Whenever a line contains "torch", include it in the count; reply with the number of such lines in the data and nothing else.

Items from a dataset:
══════

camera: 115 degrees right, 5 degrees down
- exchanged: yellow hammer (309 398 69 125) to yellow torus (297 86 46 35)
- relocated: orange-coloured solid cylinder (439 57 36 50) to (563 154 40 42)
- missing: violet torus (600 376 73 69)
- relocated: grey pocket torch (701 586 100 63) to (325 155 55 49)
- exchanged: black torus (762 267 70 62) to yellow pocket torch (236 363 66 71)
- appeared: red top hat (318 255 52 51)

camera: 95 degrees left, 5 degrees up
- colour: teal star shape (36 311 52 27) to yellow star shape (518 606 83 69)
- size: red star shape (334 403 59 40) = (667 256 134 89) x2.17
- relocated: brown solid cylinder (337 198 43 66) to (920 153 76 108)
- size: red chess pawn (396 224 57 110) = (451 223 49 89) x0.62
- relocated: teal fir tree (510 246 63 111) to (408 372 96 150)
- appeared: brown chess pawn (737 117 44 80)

══════

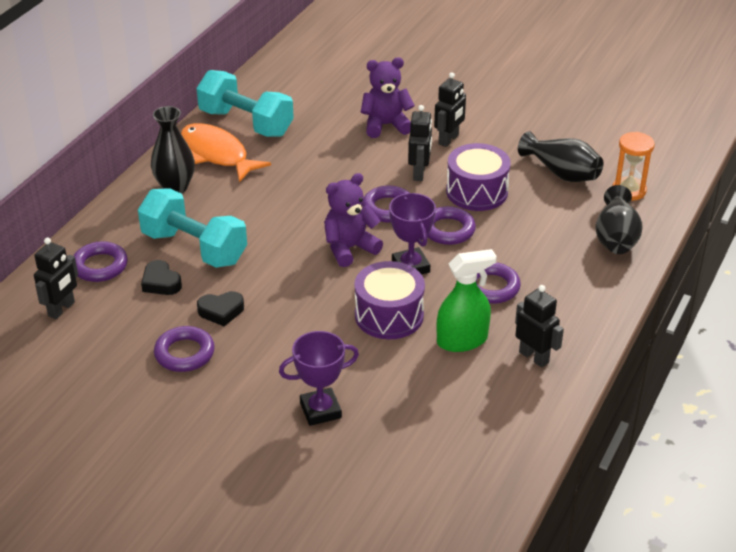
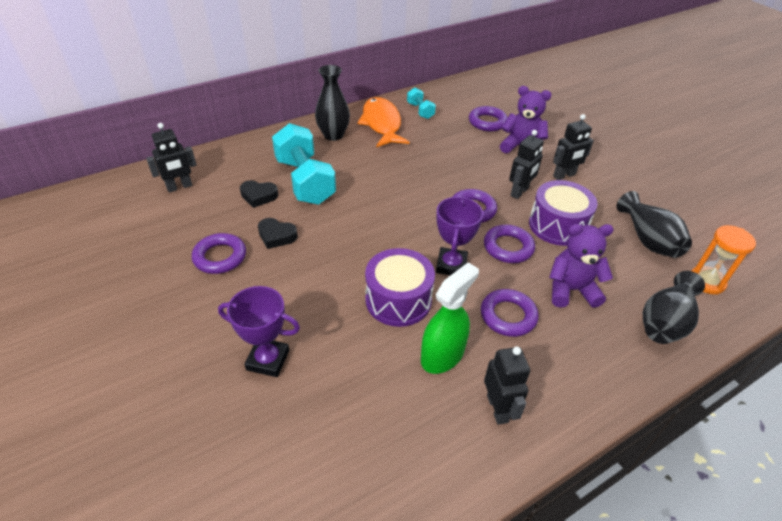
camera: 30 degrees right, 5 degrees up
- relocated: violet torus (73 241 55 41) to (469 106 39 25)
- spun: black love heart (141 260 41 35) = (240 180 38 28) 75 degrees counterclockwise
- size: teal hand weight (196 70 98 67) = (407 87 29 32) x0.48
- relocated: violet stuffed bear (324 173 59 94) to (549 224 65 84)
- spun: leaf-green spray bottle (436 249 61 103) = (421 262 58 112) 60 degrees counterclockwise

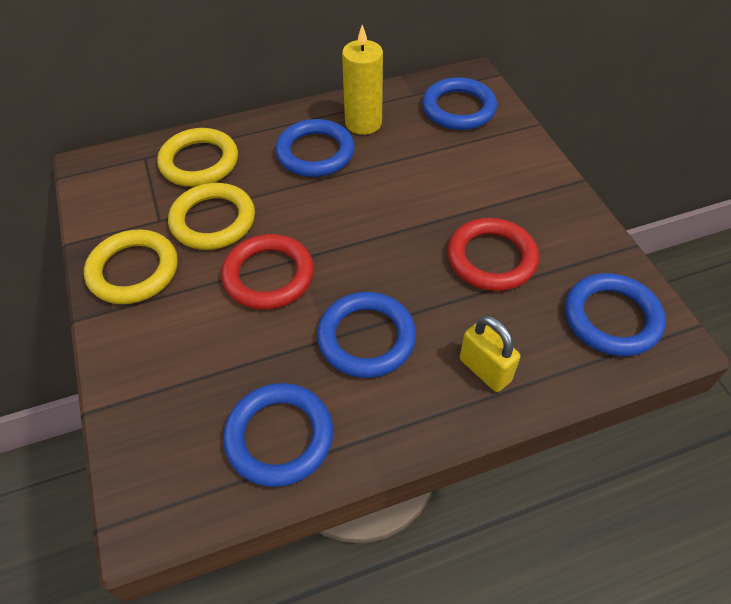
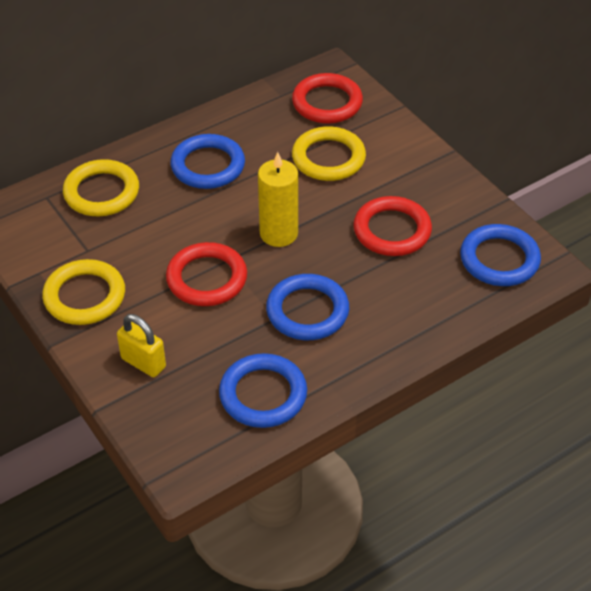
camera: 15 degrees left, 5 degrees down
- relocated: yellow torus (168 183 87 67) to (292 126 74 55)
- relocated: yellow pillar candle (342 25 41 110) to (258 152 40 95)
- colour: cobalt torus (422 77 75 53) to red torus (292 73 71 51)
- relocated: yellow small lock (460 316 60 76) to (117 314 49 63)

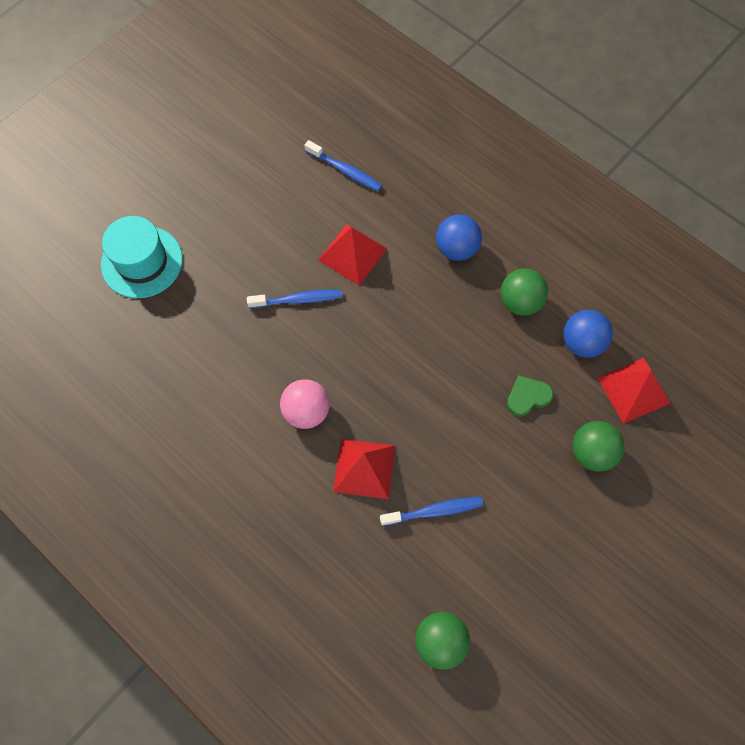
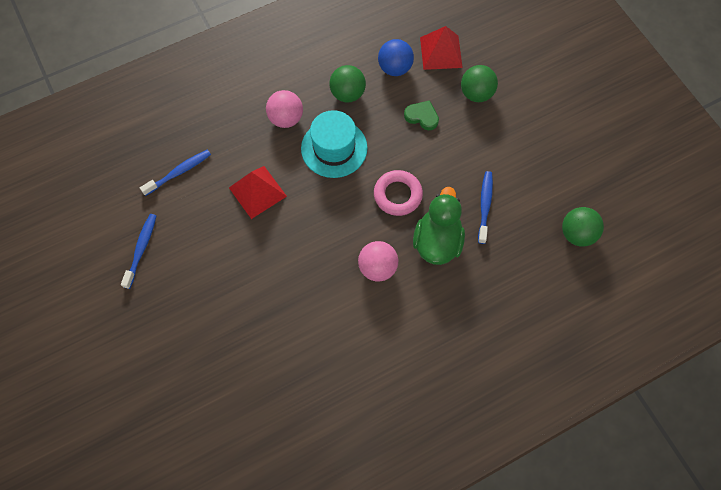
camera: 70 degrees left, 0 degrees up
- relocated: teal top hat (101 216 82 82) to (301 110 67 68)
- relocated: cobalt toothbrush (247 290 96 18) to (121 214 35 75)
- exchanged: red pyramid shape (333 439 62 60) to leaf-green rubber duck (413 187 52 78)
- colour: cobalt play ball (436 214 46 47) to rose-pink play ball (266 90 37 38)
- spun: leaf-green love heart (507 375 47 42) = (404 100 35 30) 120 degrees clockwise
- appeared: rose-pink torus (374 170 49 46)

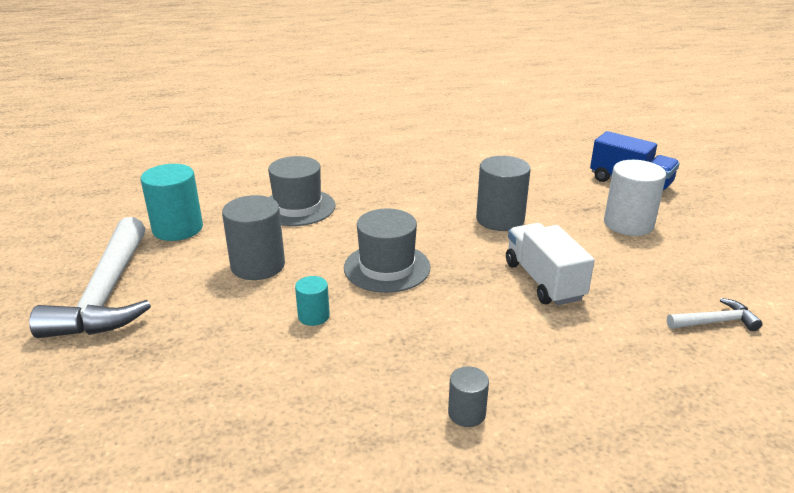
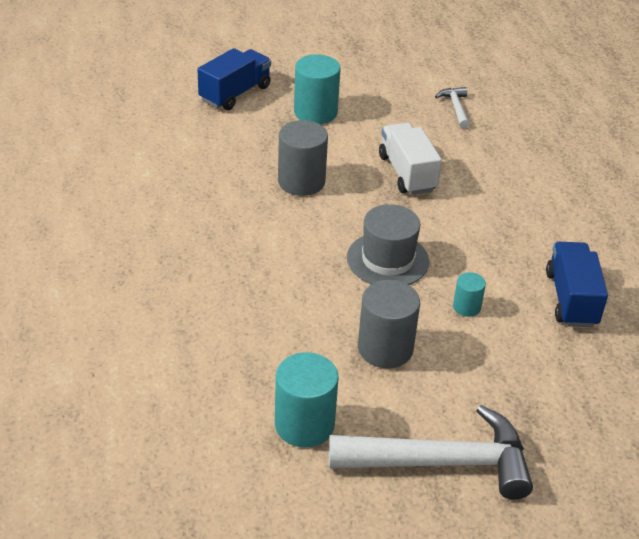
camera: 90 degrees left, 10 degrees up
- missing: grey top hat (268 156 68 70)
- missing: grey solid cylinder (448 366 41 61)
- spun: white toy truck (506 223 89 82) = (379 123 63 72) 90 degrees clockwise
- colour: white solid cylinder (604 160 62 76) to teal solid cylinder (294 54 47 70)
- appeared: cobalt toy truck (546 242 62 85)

══════

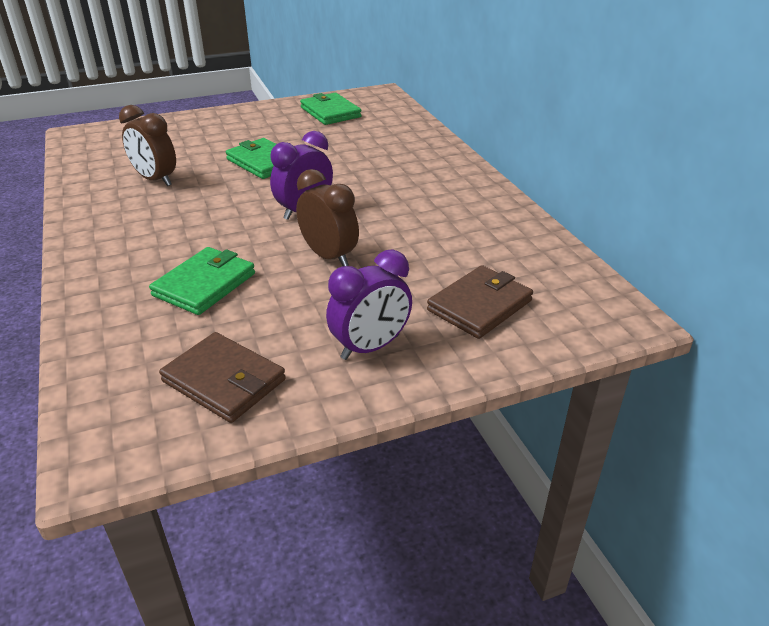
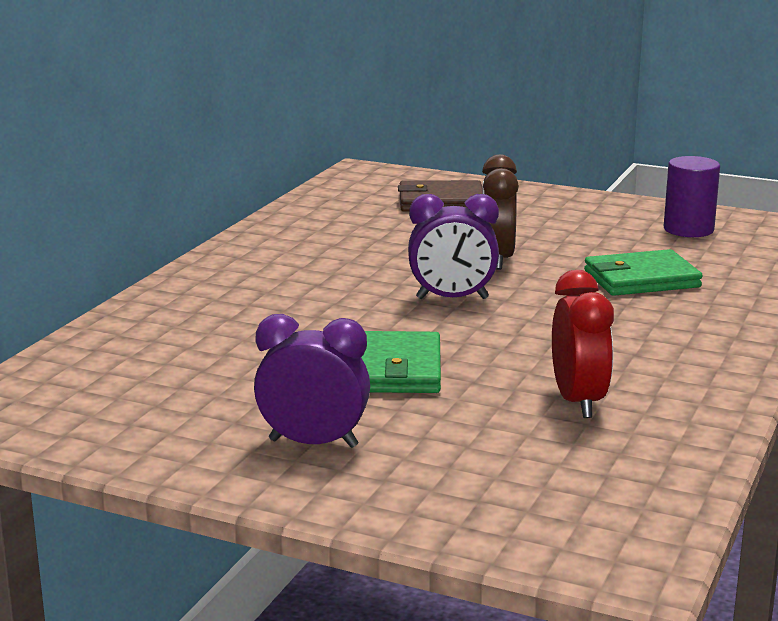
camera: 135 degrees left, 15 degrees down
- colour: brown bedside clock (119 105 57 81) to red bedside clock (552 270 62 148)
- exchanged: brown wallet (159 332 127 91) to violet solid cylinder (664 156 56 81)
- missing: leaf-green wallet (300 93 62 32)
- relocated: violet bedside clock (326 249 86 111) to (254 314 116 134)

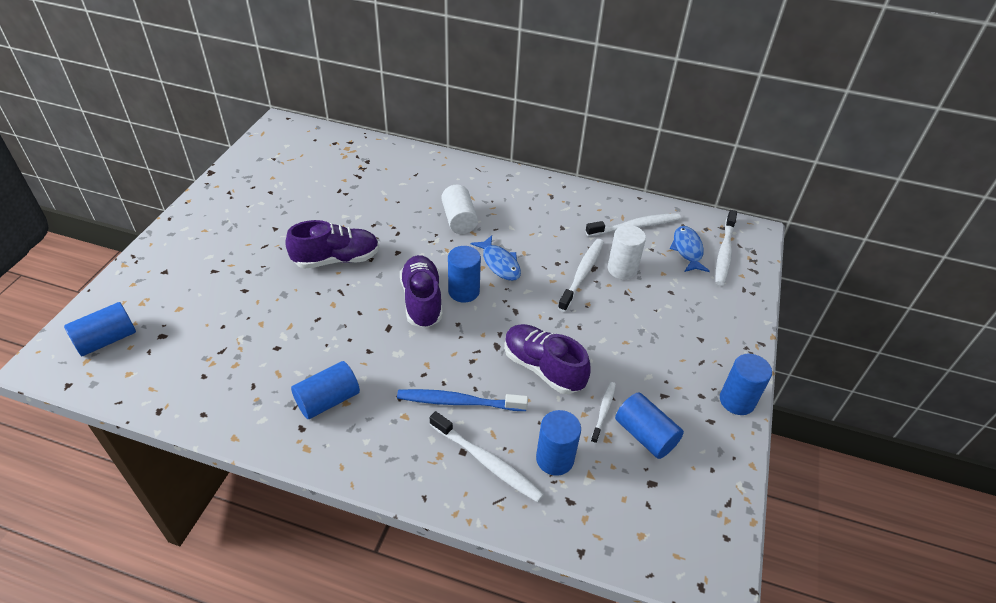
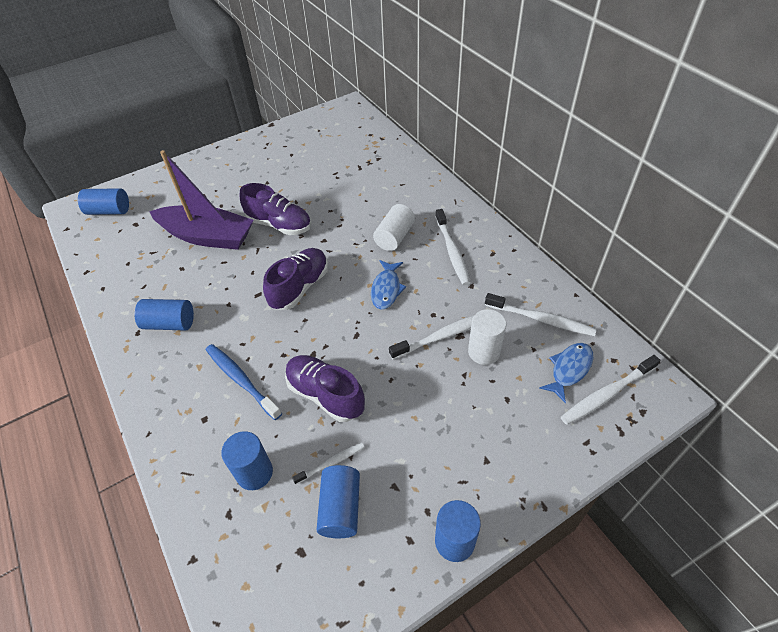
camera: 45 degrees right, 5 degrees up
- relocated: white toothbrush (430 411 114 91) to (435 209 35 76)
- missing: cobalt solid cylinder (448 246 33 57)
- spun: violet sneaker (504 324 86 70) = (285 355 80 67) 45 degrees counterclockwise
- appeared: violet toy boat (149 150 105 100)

══════

#### RESPONSE AREA
2